# BRIEF
Give again exactly the lines that stretch from the one with "C5: none -> 68nF (N11, U4/CLK)" to the end of the data below, including both of those lines and nothing else.
[INPUT DATA Boundary: Start]
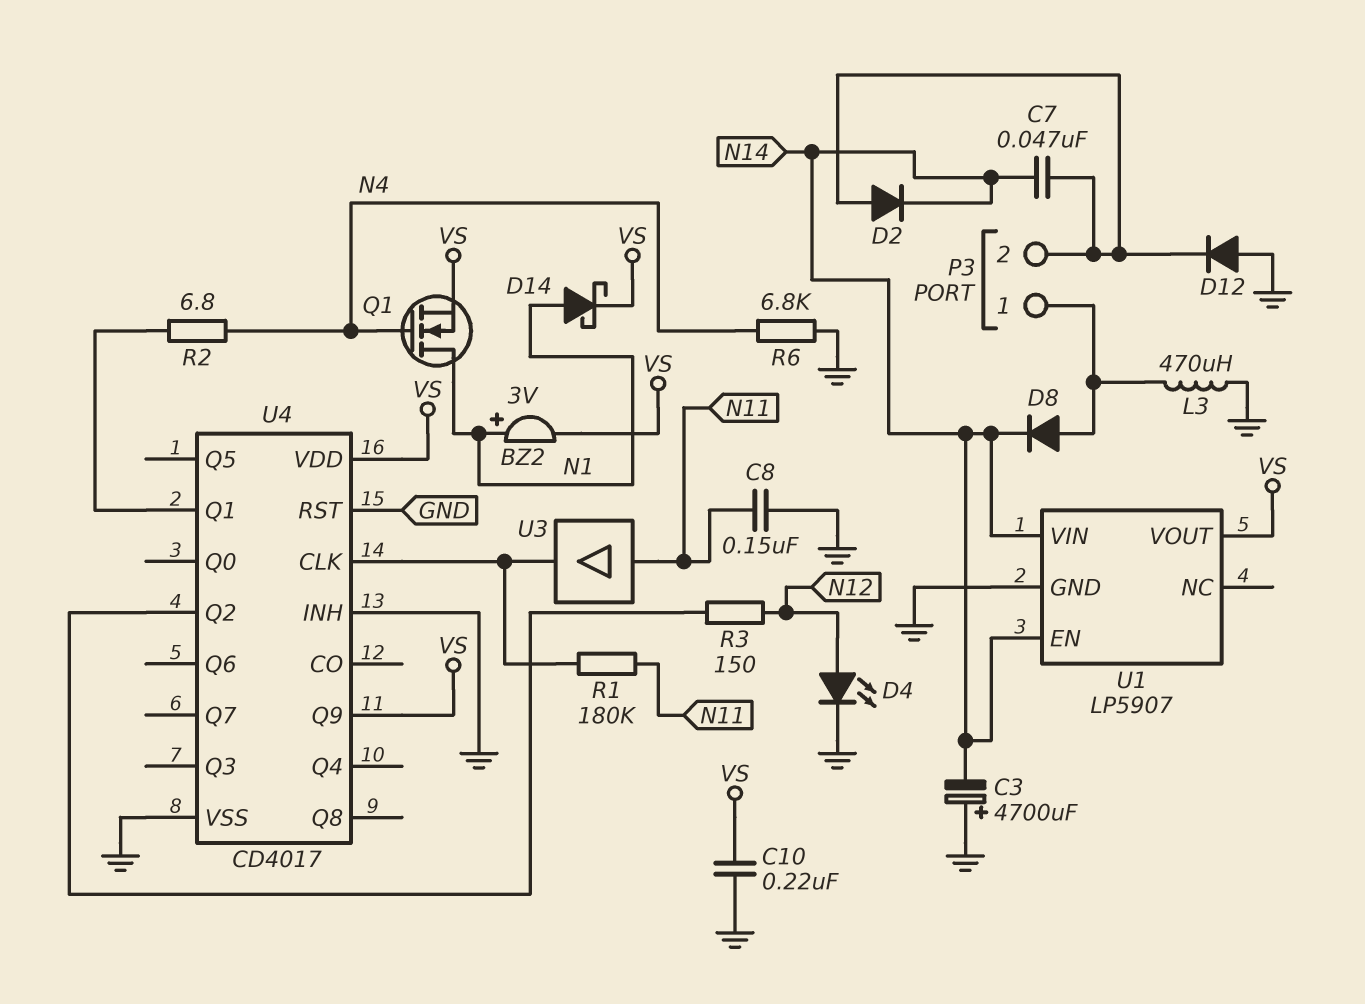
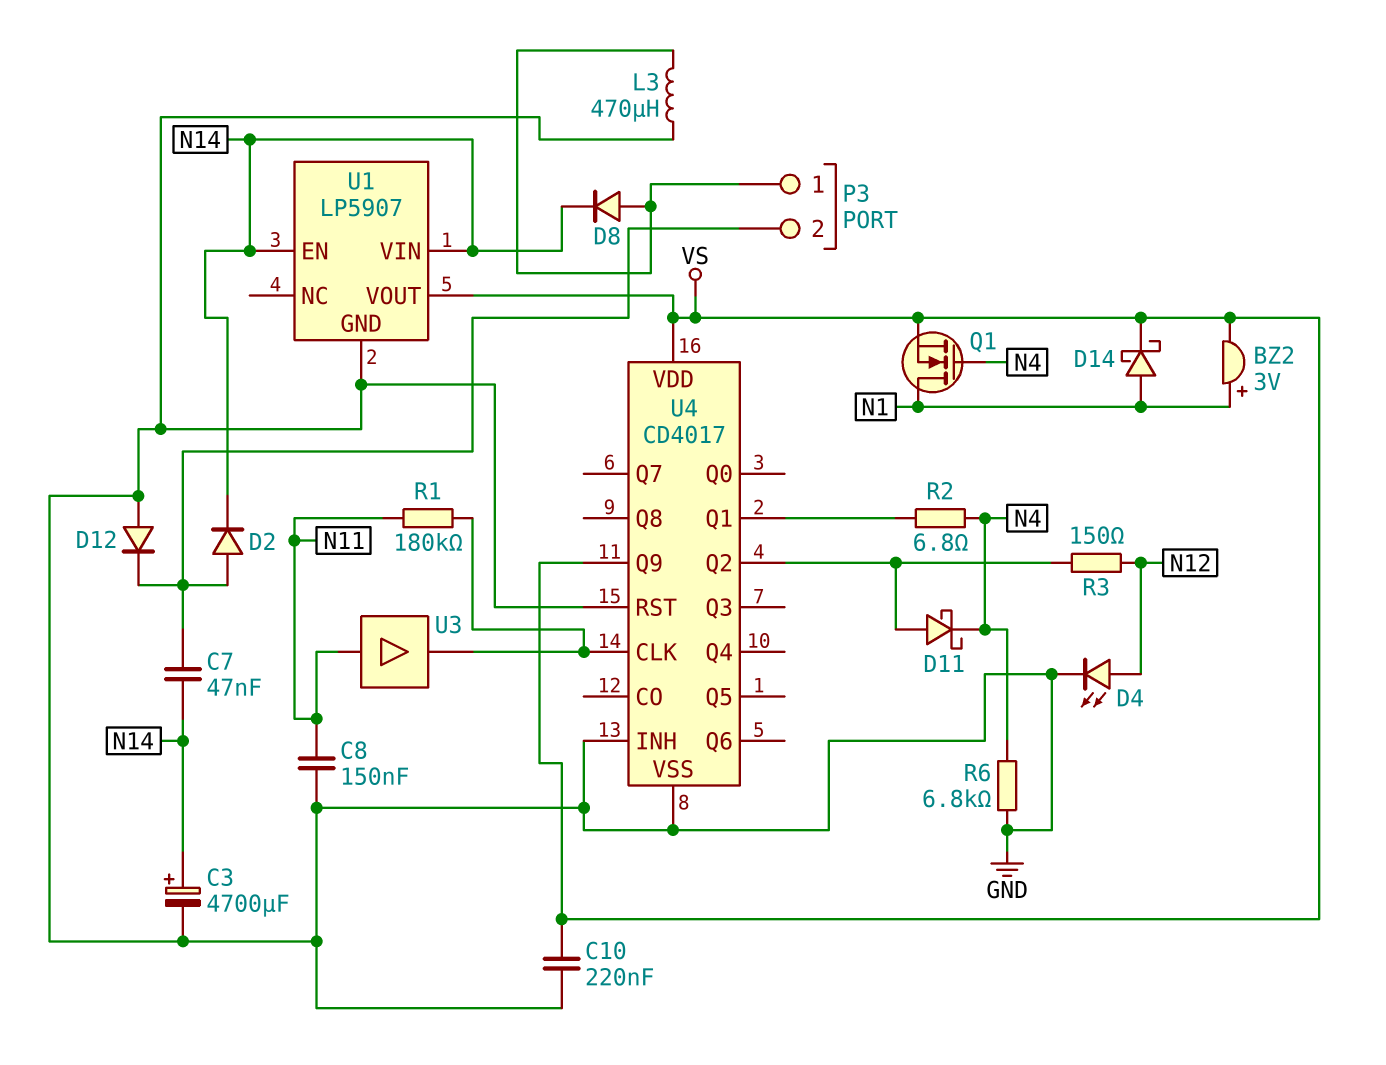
C3: 4700uF (plus GND, minus N14) -> 4700uF (plus N14, minus GND)
D11: none -> schottky (A U4/Q2, K N4)

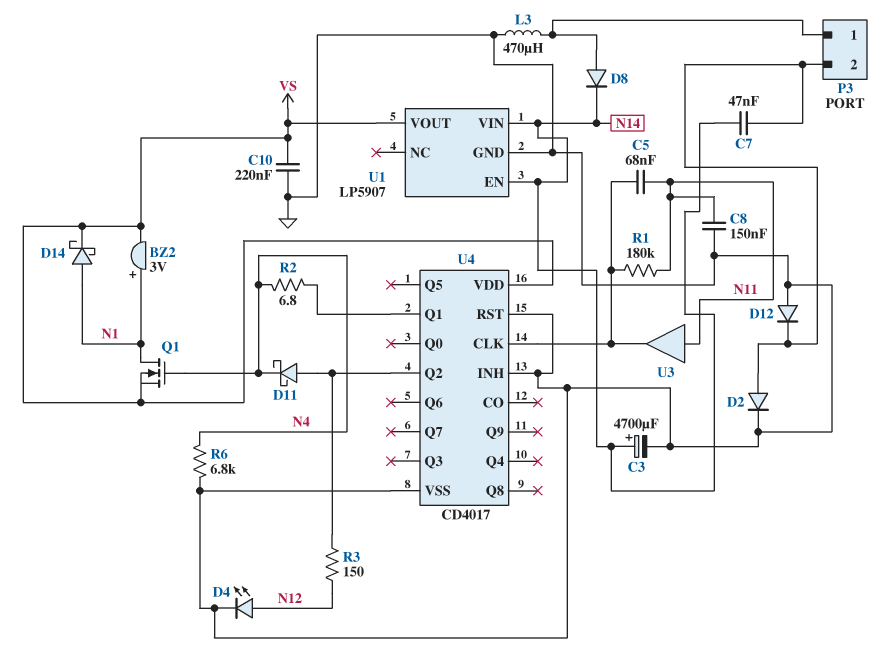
C5: none -> 68nF (N11, U4/CLK)
D2: diode (A P3/2, K N14) -> diode (A P3/2, K GND)
U4 pin Q9: VS -> none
[INPUT DATA Boundary: End]
# RESPONSE AREA
C5: none -> 68nF (N11, U4/CLK)
D2: diode (A P3/2, K N14) -> diode (A P3/2, K GND)
U4 pin Q9: VS -> none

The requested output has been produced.